---------- Dataset entries

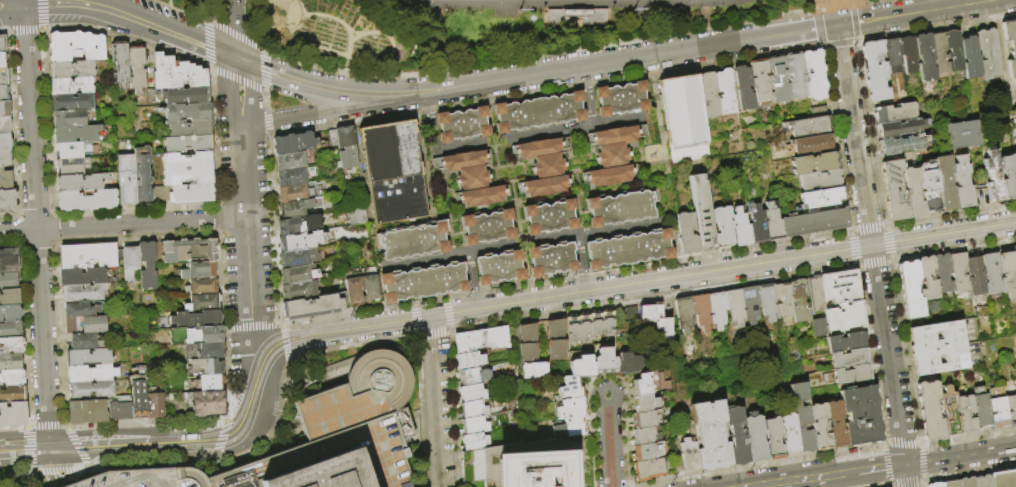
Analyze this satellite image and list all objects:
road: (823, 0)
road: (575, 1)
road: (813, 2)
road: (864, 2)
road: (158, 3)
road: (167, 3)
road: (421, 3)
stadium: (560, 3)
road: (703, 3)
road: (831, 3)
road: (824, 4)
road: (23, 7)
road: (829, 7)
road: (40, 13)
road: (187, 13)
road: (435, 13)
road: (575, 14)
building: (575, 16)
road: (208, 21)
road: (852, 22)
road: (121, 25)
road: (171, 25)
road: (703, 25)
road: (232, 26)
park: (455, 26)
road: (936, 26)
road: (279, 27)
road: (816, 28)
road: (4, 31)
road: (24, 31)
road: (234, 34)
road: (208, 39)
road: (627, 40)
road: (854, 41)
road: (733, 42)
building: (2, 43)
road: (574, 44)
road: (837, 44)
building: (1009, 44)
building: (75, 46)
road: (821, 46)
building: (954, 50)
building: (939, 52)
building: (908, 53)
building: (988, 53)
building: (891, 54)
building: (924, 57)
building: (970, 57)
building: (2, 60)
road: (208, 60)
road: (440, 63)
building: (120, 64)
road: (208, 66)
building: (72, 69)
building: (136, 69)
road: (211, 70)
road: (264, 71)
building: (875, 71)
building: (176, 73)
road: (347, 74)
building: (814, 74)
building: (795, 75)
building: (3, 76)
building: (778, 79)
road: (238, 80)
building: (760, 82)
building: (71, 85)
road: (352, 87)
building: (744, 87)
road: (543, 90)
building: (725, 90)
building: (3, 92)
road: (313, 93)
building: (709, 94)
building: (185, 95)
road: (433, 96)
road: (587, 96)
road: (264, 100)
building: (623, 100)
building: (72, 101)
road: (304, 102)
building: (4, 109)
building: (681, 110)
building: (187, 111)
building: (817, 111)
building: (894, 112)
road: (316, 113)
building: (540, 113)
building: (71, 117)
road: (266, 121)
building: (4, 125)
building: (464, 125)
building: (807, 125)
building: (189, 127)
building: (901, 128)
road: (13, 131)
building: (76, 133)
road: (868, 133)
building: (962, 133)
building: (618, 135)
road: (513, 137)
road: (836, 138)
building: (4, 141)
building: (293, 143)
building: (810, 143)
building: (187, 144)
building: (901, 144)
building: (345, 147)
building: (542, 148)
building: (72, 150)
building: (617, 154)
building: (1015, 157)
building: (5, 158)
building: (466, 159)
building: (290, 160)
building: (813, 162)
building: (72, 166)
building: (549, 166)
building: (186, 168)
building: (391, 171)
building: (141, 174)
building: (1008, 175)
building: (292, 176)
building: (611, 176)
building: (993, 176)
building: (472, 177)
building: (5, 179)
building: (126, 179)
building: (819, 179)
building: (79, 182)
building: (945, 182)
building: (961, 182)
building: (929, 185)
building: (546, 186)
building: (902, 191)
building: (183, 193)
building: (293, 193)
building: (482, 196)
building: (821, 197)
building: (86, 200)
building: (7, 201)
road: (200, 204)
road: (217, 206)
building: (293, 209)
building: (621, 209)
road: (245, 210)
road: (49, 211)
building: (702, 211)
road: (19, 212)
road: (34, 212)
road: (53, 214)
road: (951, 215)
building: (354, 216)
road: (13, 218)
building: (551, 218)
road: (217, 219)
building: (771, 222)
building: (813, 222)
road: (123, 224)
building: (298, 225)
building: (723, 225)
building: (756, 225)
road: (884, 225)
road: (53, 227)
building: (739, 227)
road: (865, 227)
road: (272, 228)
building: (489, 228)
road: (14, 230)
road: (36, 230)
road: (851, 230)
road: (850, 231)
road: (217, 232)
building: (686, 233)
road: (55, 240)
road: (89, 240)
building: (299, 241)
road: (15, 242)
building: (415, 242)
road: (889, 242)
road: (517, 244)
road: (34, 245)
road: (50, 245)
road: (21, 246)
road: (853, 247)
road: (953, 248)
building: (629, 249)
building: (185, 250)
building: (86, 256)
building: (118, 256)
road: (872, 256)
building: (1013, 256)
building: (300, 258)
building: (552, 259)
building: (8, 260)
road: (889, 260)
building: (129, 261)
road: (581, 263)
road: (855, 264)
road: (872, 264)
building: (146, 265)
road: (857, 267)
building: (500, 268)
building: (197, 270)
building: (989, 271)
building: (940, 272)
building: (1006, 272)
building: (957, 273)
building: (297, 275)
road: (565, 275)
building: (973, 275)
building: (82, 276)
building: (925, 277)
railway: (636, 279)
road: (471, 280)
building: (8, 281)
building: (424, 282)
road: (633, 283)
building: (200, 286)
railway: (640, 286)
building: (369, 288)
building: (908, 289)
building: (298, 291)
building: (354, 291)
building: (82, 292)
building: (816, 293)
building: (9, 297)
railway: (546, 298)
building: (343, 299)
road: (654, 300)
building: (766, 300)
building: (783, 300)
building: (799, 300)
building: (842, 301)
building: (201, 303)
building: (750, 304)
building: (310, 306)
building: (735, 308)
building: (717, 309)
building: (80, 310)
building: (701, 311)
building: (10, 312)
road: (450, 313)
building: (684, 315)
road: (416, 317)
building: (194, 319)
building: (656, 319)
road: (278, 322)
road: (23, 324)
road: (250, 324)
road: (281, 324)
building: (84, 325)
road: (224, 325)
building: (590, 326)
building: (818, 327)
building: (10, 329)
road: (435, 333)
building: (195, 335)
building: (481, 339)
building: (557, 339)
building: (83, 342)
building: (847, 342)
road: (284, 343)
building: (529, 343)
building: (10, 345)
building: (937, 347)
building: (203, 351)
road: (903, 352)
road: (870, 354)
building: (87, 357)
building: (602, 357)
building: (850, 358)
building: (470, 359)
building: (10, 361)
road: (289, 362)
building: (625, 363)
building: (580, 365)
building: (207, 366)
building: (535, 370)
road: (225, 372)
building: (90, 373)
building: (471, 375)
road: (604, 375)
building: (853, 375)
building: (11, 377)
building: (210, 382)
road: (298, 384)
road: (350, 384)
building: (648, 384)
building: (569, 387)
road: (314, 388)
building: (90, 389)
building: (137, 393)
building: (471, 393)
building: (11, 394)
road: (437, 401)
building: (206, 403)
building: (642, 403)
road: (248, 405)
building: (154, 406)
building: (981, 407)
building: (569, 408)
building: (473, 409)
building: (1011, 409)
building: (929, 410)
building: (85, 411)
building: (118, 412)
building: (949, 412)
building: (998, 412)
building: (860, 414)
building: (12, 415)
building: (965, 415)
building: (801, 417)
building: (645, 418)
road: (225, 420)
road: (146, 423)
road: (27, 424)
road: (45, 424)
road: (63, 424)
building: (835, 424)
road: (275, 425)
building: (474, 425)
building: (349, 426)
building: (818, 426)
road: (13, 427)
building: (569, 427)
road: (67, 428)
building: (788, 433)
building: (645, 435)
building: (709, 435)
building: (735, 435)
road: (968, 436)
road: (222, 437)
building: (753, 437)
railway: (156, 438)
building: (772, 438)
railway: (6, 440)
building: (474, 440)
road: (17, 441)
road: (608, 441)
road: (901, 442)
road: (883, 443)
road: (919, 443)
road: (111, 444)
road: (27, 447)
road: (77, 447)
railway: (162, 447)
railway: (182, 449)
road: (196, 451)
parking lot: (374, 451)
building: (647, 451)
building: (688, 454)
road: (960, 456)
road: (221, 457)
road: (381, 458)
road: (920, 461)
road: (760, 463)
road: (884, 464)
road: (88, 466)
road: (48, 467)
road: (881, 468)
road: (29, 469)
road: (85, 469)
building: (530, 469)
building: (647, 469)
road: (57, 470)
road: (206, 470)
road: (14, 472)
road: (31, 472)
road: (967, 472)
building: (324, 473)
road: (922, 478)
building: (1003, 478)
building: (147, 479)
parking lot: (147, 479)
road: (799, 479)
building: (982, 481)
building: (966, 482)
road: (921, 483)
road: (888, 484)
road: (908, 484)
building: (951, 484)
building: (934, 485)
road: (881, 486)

--------------------
---------- Dataset entries

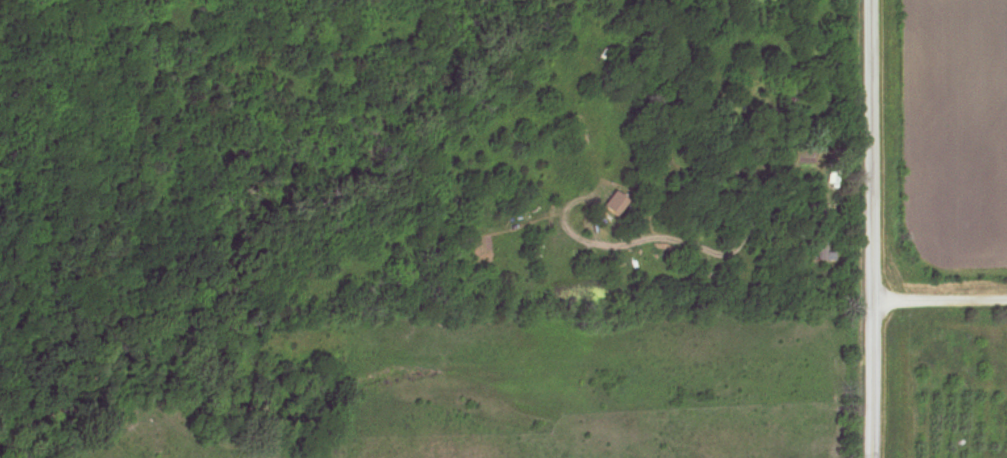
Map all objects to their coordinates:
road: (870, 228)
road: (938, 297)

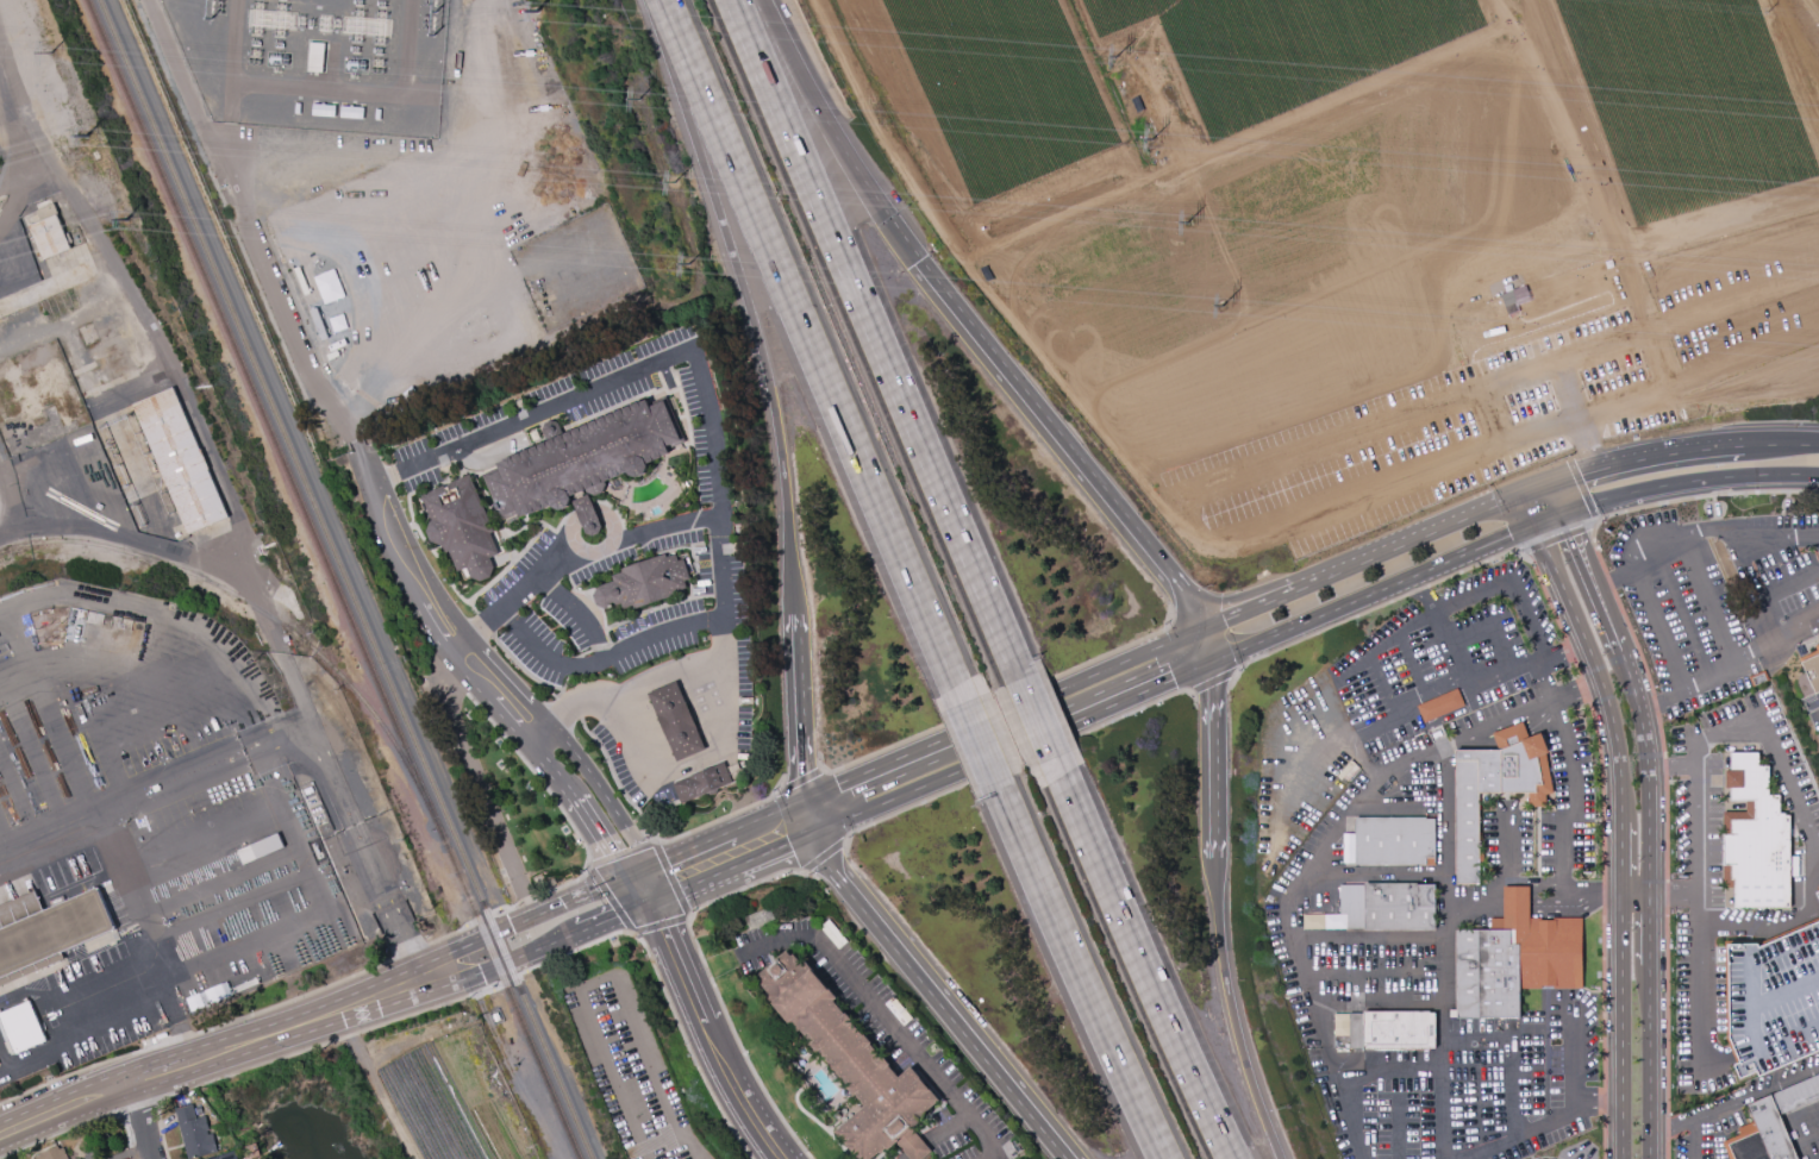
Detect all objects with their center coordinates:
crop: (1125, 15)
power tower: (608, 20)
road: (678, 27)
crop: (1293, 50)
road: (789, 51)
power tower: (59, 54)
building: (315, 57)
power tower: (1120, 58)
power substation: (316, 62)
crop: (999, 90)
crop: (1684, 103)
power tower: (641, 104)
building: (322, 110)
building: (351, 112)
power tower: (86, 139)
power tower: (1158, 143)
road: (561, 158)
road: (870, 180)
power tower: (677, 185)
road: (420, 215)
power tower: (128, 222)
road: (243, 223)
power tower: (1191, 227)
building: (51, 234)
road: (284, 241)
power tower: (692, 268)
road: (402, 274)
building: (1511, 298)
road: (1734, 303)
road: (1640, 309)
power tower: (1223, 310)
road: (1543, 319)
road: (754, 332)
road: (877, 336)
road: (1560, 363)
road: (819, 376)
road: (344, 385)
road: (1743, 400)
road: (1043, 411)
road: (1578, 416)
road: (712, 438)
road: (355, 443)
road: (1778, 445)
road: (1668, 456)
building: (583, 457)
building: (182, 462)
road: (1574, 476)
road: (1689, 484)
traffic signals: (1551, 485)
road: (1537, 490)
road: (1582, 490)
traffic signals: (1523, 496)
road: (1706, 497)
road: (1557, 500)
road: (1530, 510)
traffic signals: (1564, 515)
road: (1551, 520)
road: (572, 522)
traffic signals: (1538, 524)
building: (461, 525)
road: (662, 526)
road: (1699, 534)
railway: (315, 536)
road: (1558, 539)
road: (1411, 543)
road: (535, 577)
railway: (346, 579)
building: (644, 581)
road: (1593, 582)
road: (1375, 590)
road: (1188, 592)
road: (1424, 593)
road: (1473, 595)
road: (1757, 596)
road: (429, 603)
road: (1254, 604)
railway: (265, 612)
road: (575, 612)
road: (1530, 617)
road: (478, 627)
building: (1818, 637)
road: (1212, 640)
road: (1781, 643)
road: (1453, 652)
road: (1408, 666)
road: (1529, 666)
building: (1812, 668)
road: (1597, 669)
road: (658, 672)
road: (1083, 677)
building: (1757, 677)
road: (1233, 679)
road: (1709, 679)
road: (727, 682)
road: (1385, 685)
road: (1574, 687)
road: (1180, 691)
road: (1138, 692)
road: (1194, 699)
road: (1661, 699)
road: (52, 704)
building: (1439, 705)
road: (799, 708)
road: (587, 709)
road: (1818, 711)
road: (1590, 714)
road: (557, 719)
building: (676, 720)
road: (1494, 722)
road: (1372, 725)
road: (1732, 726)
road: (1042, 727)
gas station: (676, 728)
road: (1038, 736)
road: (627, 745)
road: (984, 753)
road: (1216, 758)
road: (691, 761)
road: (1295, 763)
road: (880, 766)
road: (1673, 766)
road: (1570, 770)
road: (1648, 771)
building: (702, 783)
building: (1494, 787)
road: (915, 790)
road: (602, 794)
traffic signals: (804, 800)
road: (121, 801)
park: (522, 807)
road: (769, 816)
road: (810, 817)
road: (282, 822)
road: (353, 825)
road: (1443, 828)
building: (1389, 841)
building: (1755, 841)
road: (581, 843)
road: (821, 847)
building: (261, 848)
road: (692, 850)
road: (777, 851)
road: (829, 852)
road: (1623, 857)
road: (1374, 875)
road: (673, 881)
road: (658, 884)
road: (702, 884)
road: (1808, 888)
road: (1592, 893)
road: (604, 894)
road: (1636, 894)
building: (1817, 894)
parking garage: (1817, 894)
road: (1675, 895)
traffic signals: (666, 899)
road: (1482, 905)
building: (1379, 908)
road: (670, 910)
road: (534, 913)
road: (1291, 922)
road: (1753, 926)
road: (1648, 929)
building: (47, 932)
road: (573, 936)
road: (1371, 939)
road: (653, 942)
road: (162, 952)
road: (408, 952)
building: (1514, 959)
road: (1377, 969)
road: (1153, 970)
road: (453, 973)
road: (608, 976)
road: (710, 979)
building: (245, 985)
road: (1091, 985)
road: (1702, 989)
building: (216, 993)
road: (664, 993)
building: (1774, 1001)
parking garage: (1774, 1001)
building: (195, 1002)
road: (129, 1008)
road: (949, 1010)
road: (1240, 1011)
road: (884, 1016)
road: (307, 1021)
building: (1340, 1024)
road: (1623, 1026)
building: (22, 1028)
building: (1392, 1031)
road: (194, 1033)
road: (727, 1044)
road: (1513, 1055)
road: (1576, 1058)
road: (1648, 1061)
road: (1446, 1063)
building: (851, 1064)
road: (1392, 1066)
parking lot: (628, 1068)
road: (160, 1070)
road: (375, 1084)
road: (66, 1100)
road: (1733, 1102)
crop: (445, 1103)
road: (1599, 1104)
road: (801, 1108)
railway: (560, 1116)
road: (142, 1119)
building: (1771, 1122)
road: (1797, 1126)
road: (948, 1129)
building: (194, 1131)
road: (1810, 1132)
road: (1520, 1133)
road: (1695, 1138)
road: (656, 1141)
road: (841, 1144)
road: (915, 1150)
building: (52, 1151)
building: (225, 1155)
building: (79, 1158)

--------------------

■ About this task ■
Note every line of the entries in which "tower" appears, and copy it down.

■ Solution to this task ■
power tower: (608, 20)
power tower: (59, 54)
power tower: (1120, 58)
power tower: (641, 104)
power tower: (86, 139)
power tower: (1158, 143)
power tower: (677, 185)
power tower: (128, 222)
power tower: (1191, 227)
power tower: (692, 268)
power tower: (1223, 310)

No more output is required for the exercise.